**What you are asked to do:** A complete answer includes every line below with the word "plus".

Task material Block Start

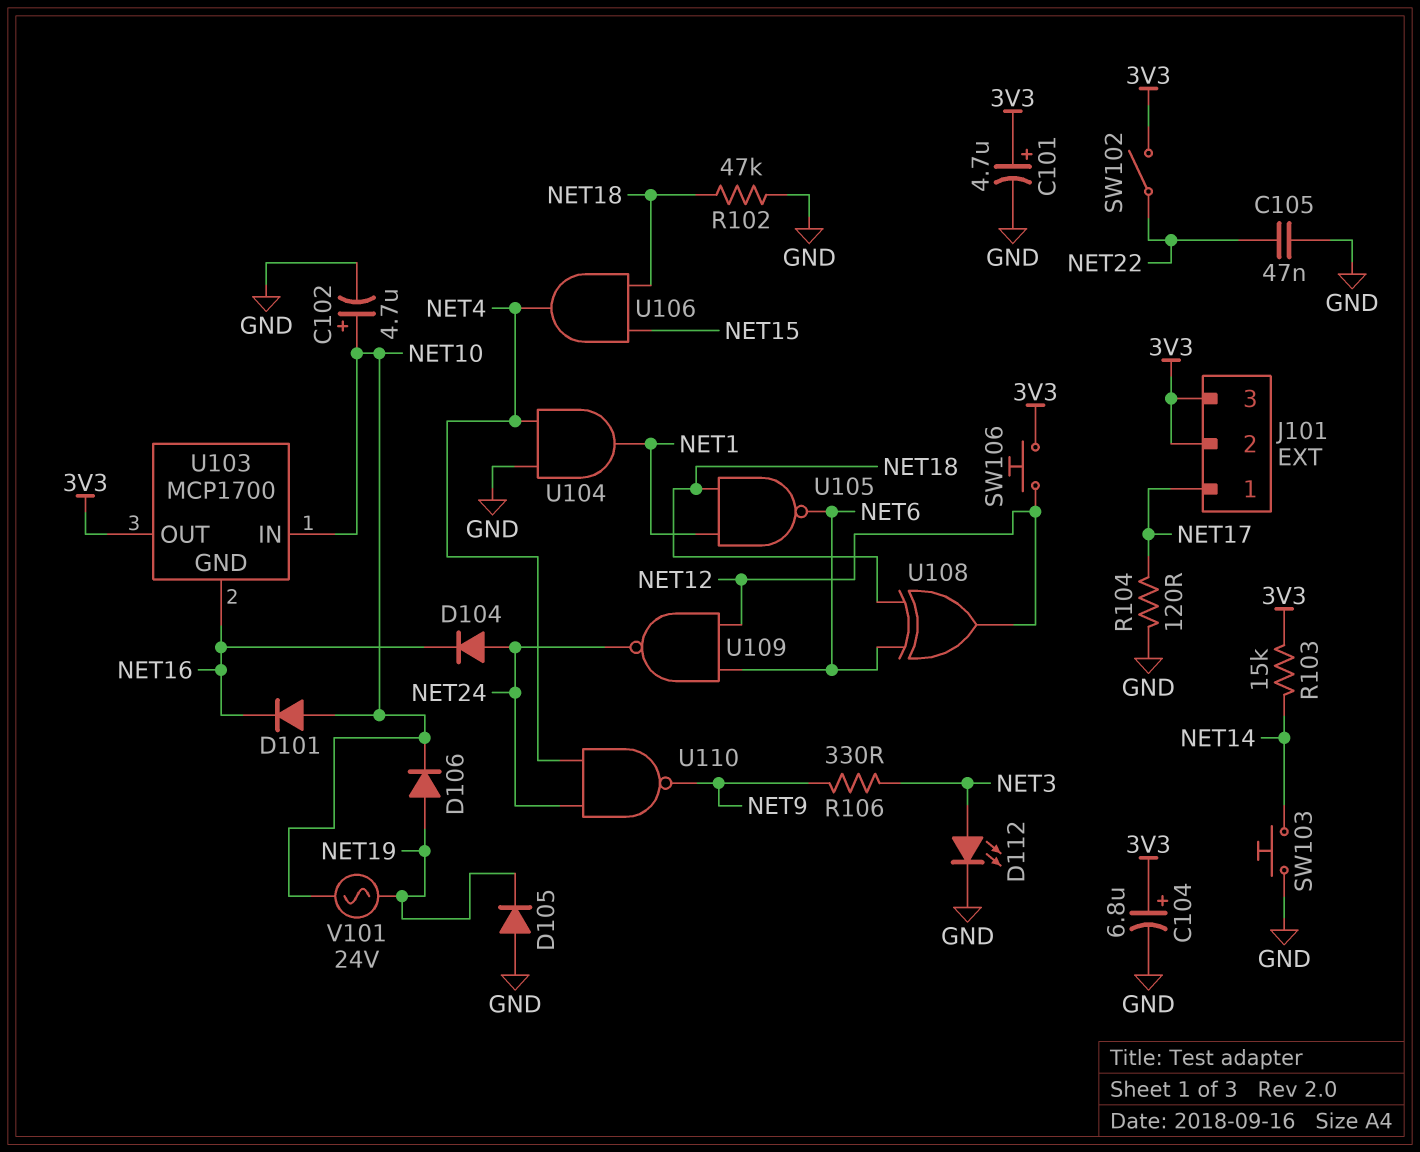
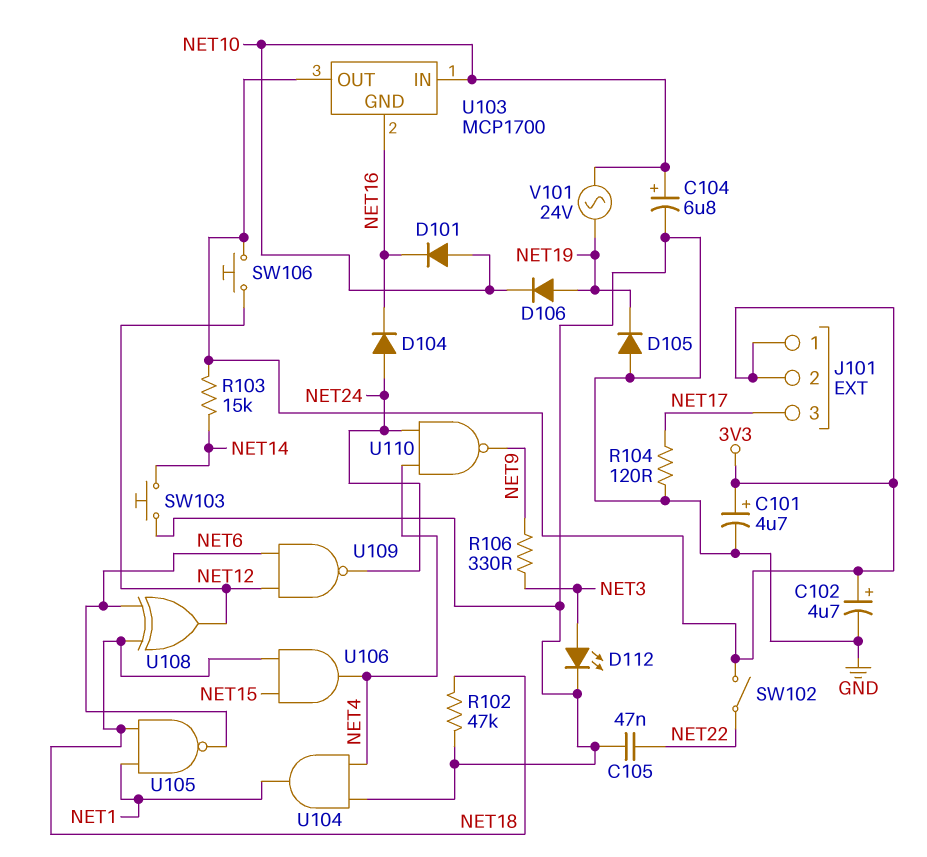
C102: 4.7uF (plus NET10, minus GND) -> 4.7uF (plus 3V3, minus GND)
C104: 6.8uF (plus 3V3, minus GND) -> 6.8uF (plus NET10, minus GND)
J101 pin 1: NET17 -> 3V3
J101 pin 3: 3V3 -> NET17

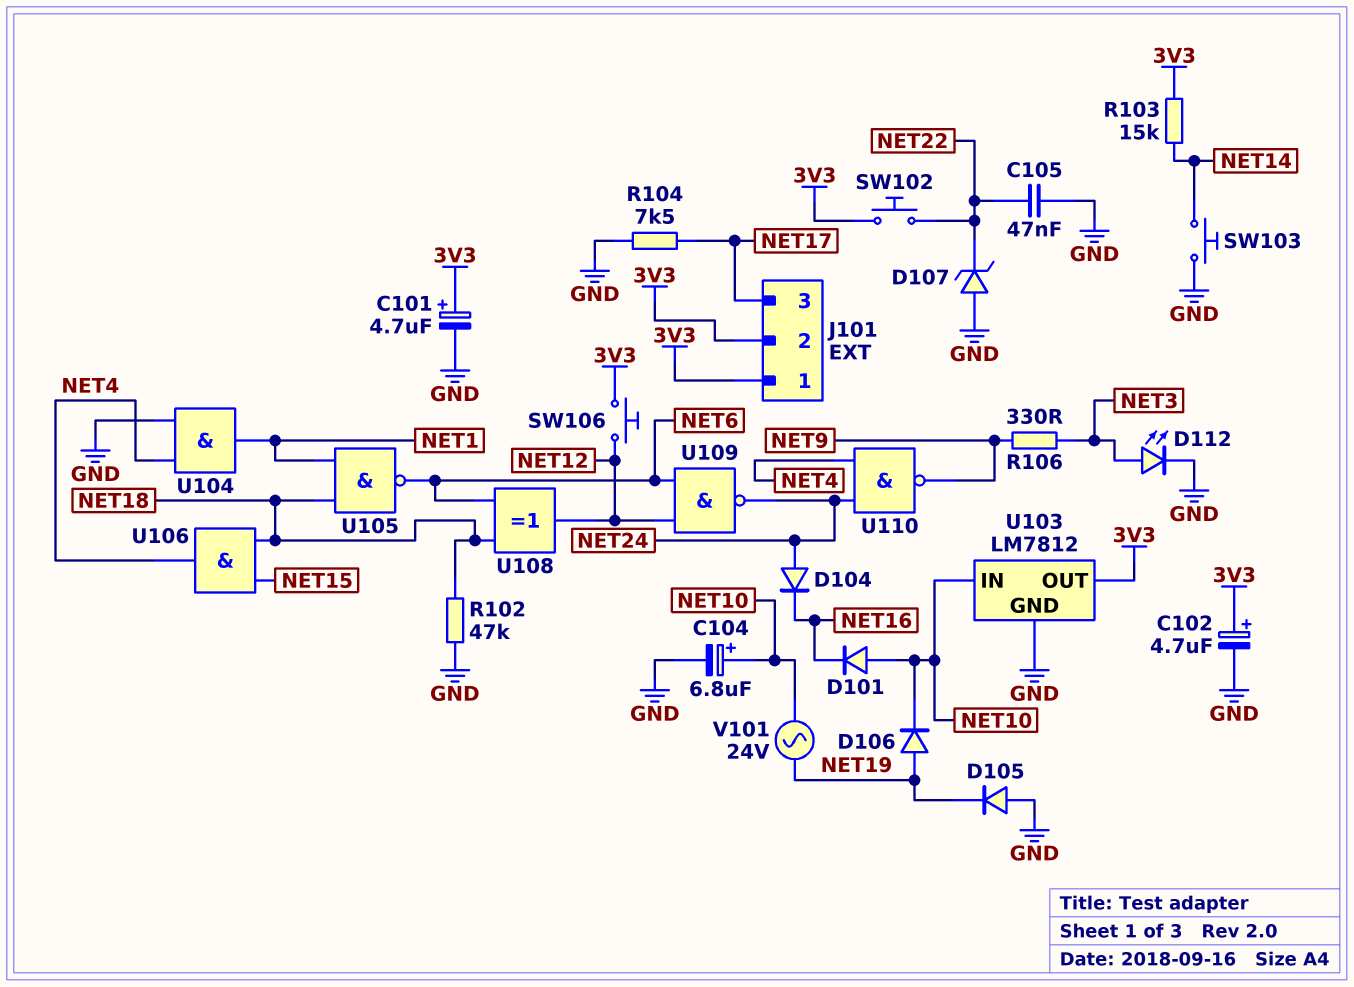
D107: none -> zener (A GND, K NET22)
R104: 120 (GND, NET17) -> 7.5k (GND, NET17)
SW102: switch (3V3, NET22) -> button (3V3, NET22)
U103: MCP1700 -> LM7812
U103 pin GND: NET16 -> GND

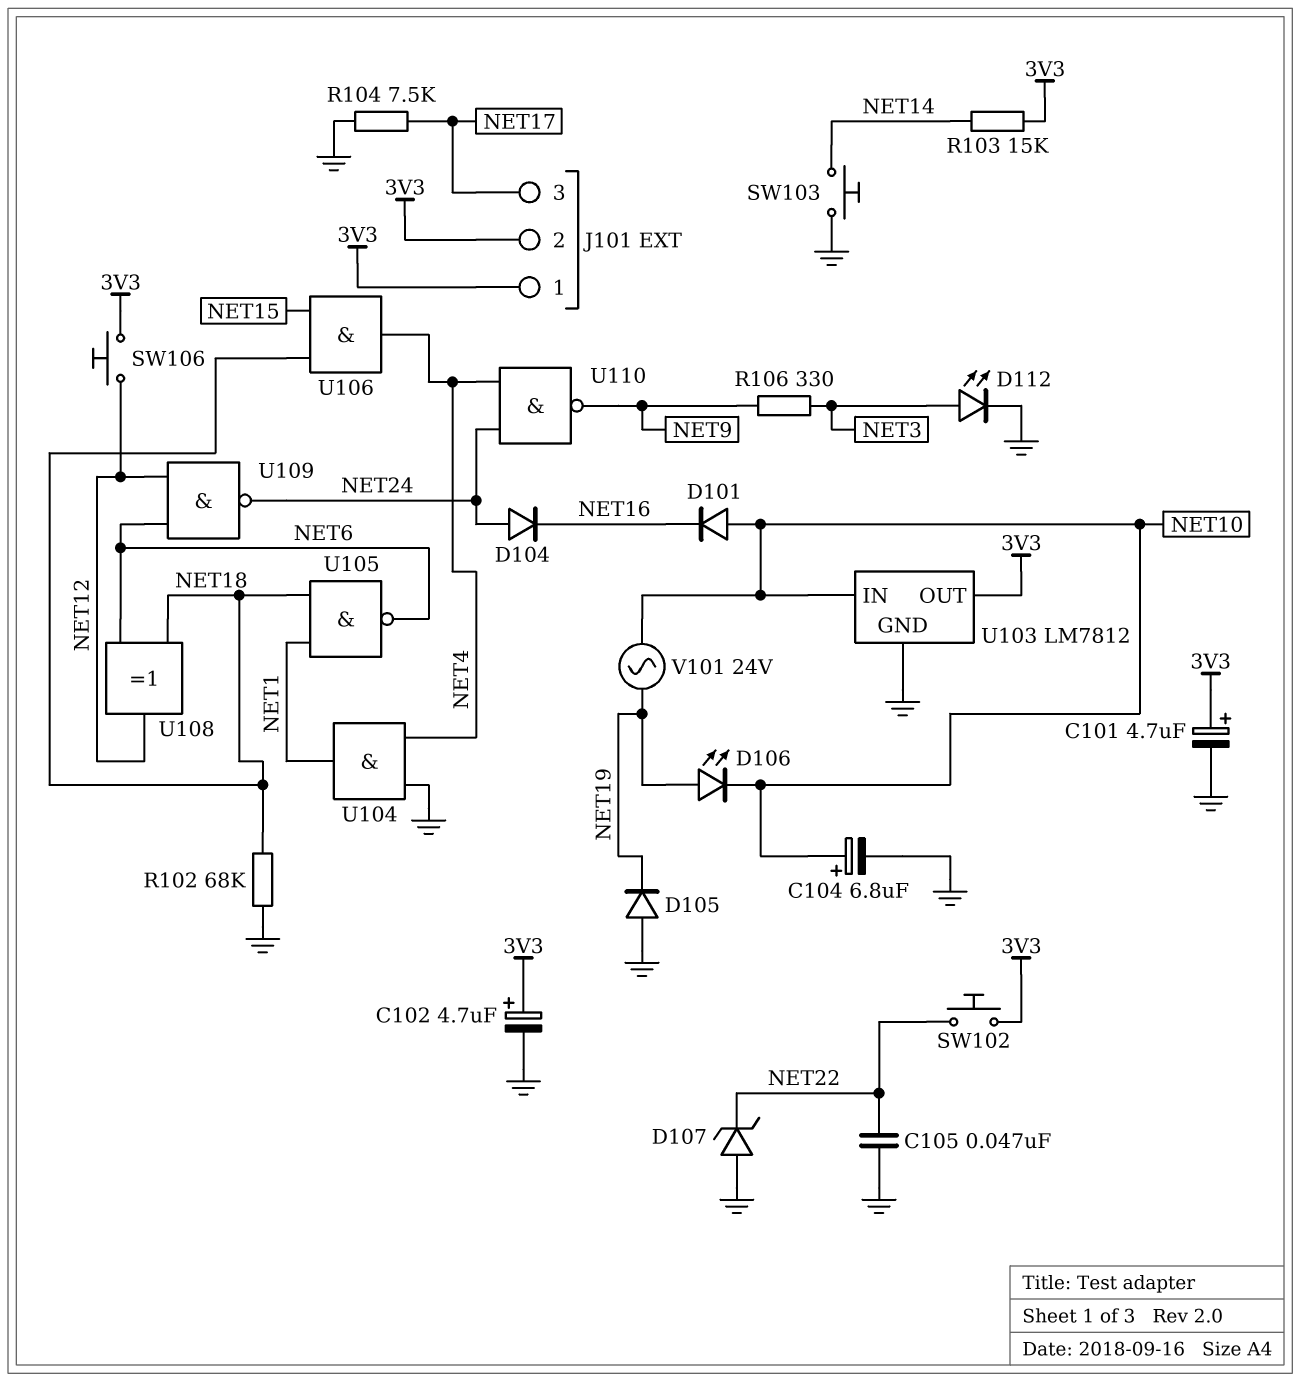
D106: diode (A NET19, K NET10) -> LED (A NET19, K NET10)
R102: 47k (GND, NET18) -> 68k (GND, NET18)

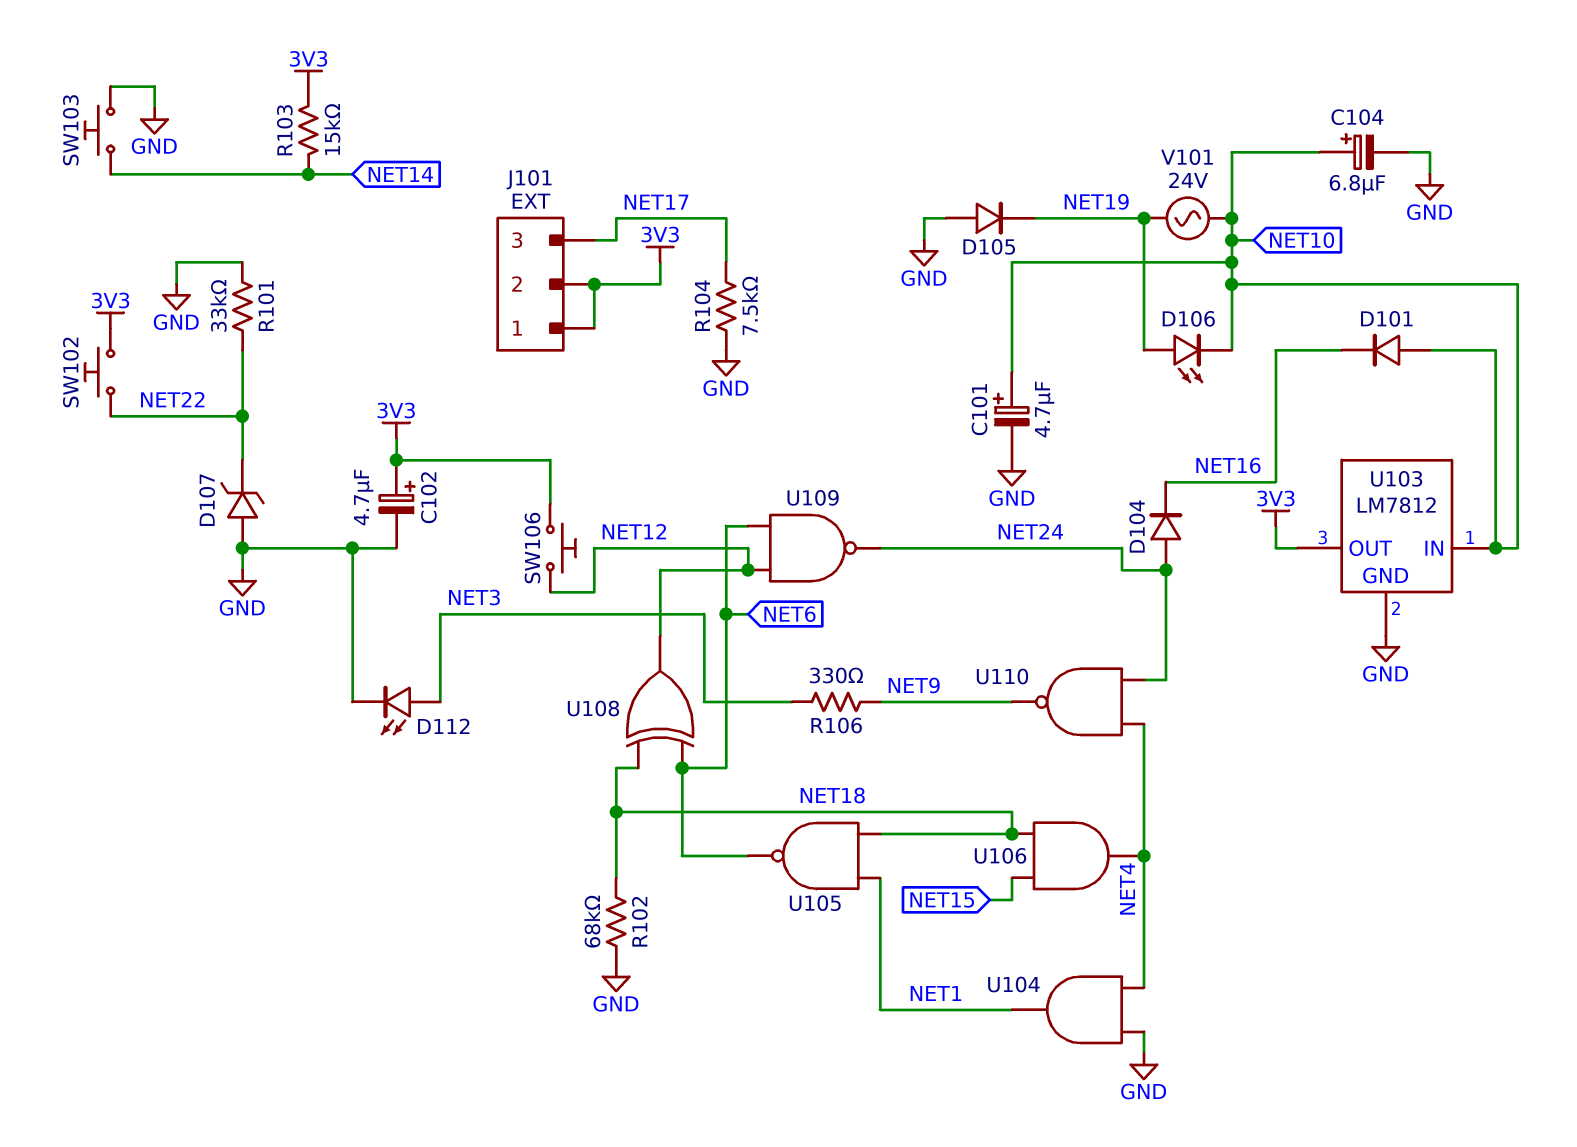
C101: 4.7uF (plus 3V3, minus GND) -> 4.7uF (plus NET10, minus GND)
C105: 47nF (GND, NET22) -> none
R101: none -> 33k (GND, NET22)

Task material Block End

**Completed task:**
C102: 4.7uF (plus NET10, minus GND) -> 4.7uF (plus 3V3, minus GND)
C104: 6.8uF (plus 3V3, minus GND) -> 6.8uF (plus NET10, minus GND)
C101: 4.7uF (plus 3V3, minus GND) -> 4.7uF (plus NET10, minus GND)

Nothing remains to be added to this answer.